• _EXERCISE DATA_:
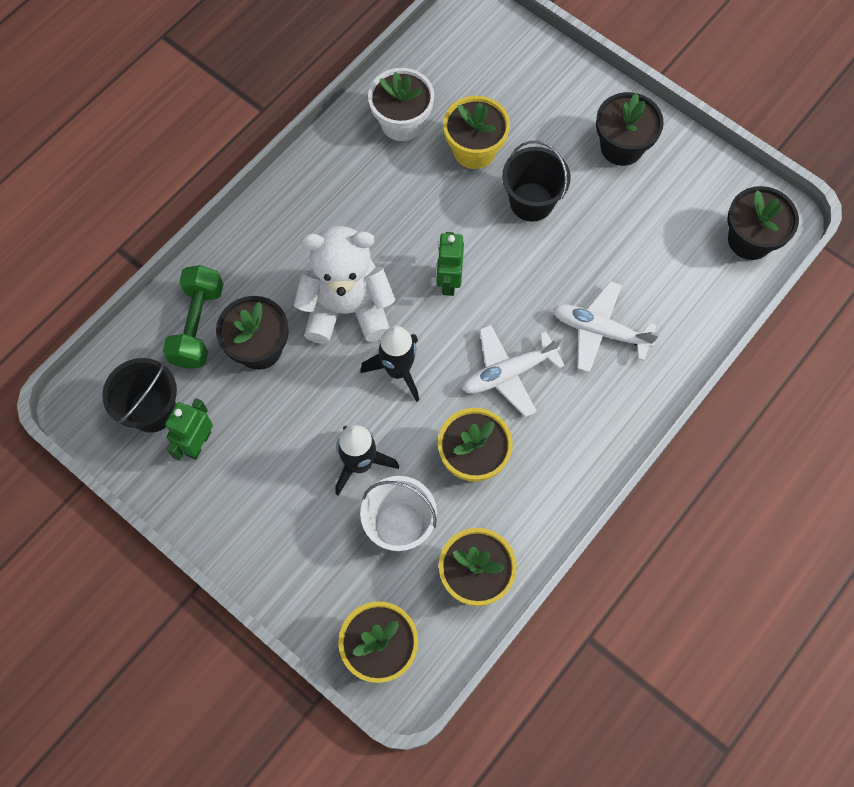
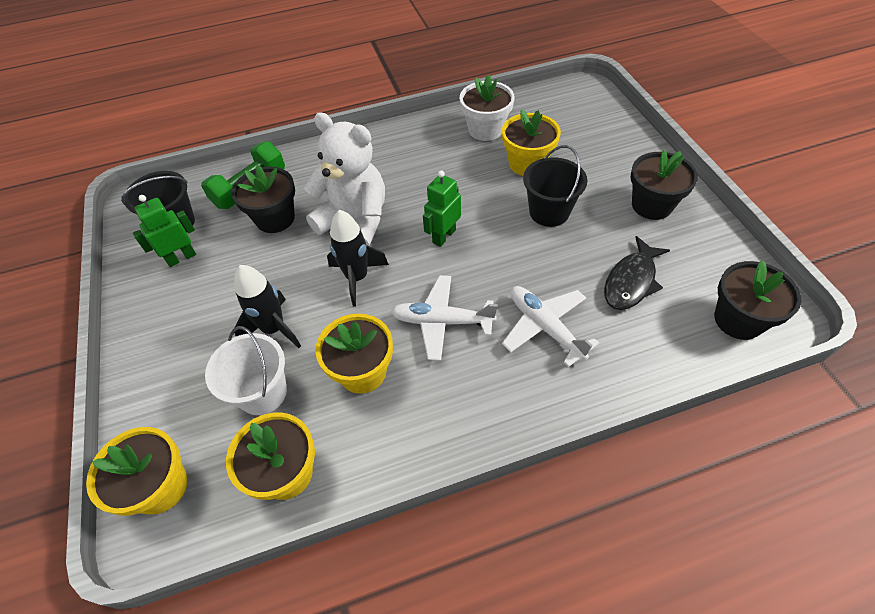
camera: 35 degrees right, 15 degrees down
(646, 245) = (631, 281): none -> black fish

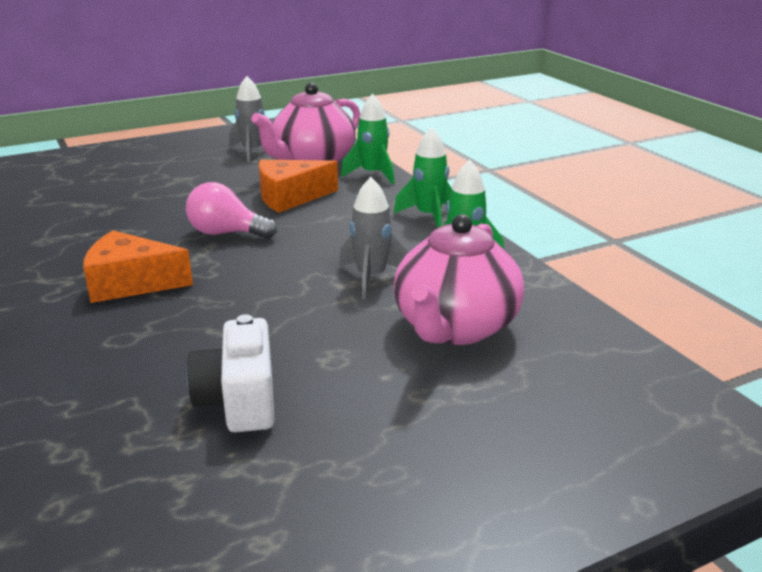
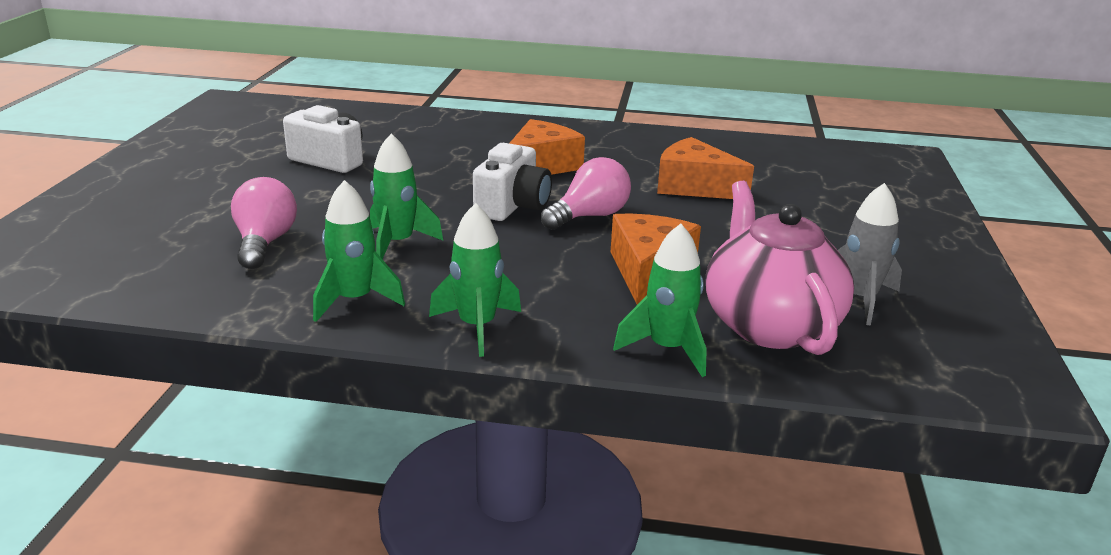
camera: 125 degrees right, 0 degrees up
(117, 217) = (694, 186): none -> orange cheese
(243, 264) = (512, 206): none -> white camera
(371, 278) = (397, 243): grey rocket -> green rocket
(455, 327) = (264, 243): pink teapot -> pink light bulb

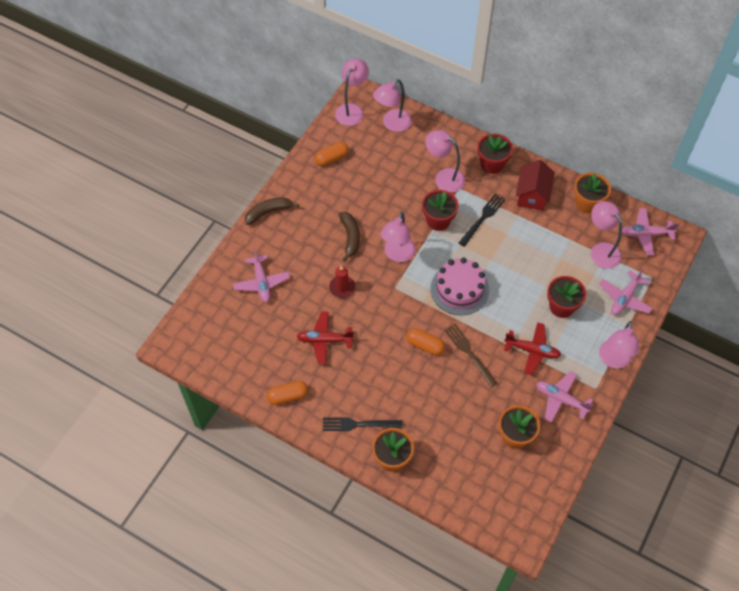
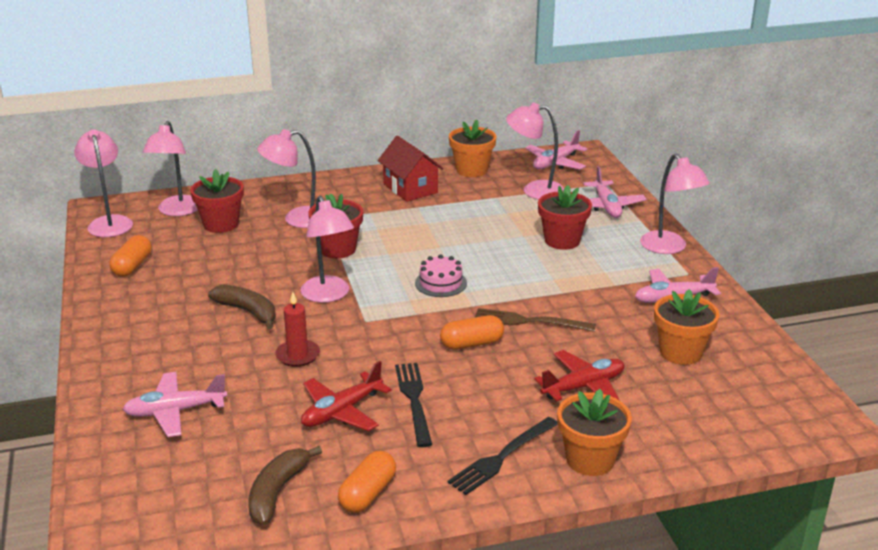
camera: 45 degrees left, 30 degrees down
(261, 282) = (175, 411): pink plane -> pink plane turned 135 degrees clockwise
(268, 212) = (100, 347): brown banana -> brown banana (277, 492)
(459, 289) = (441, 283): pink cake -> pink cake, size x0.58
(483, 218) = (384, 225): black fork -> black fork (413, 399)
(492, 164) = (336, 189): red flower pot -> red flower pot (221, 224)
(532, 350) = (587, 283): red plane -> red plane (583, 387)

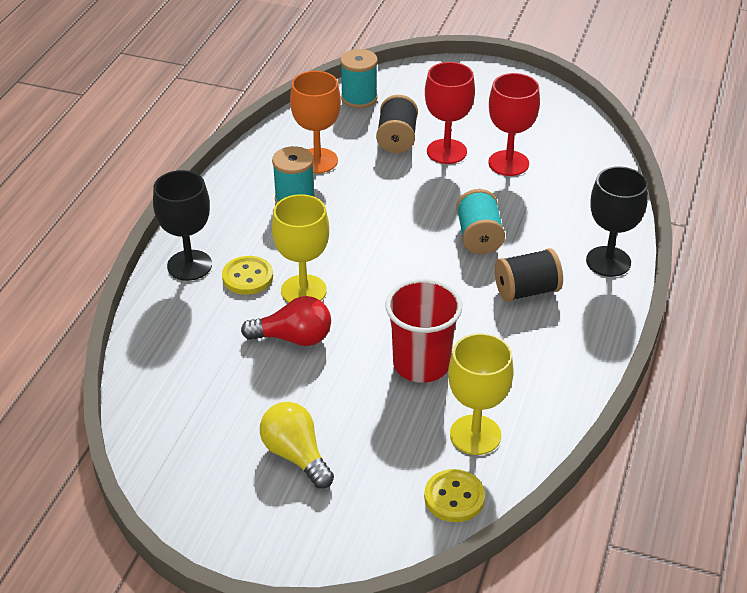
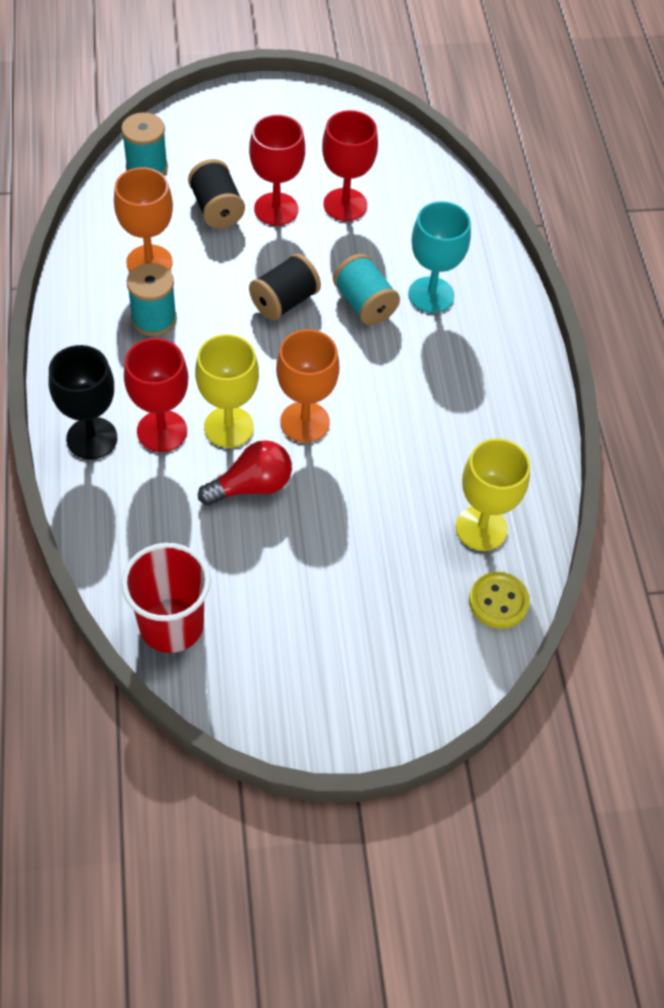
camera: 30 degrees left, 15 degrees up
(247, 277) = (162, 431): yellow button -> red goblet
(296, 455) = (331, 616): yellow light bulb -> none
(370, 306) = (305, 422): none -> orange goblet
(421, 364) = (390, 470): red cup -> red cup (171, 625)
(526, 291) = (442, 351): black spool -> black spool (284, 302)
(543, 247) = (431, 295): none -> turquoise goblet
(608, 261) = (498, 292): black goblet -> none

• _REQUIRED WORK_:
Your task is to reproduce exactly the lines from the one with "(268, 212) = (100, 347): brown" to the end of the material, both included, with the pictures left out.

• _RESPONSE AREA_:
(268, 212) = (100, 347): brown banana -> brown banana (277, 492)
(459, 289) = (441, 283): pink cake -> pink cake, size x0.58
(483, 218) = (384, 225): black fork -> black fork (413, 399)
(492, 164) = (336, 189): red flower pot -> red flower pot (221, 224)
(532, 350) = (587, 283): red plane -> red plane (583, 387)

camera: 30 degrees left, 15 degrees up
(247, 277) = (162, 431): yellow button -> red goblet
(296, 455) = (331, 616): yellow light bulb -> none
(370, 306) = (305, 422): none -> orange goblet
(421, 364) = (390, 470): red cup -> red cup (171, 625)
(526, 291) = (442, 351): black spool -> black spool (284, 302)
(543, 247) = (431, 295): none -> turquoise goblet
(608, 261) = (498, 292): black goblet -> none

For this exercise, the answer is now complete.